> **About this task**: At the line that contains "none -> orange cone H13 level 2", begin setting down every line word for word, and stop after the last line of the listing.

::::::::::

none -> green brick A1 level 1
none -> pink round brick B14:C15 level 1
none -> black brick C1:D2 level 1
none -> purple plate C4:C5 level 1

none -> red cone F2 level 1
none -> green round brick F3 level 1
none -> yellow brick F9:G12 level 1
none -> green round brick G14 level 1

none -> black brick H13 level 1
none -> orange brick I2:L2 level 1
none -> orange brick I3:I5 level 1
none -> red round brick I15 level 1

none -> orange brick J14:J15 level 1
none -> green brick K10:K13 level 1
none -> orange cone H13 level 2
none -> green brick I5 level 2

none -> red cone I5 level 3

::::::::::

> **Your solution**:
none -> orange cone H13 level 2
none -> green brick I5 level 2

none -> red cone I5 level 3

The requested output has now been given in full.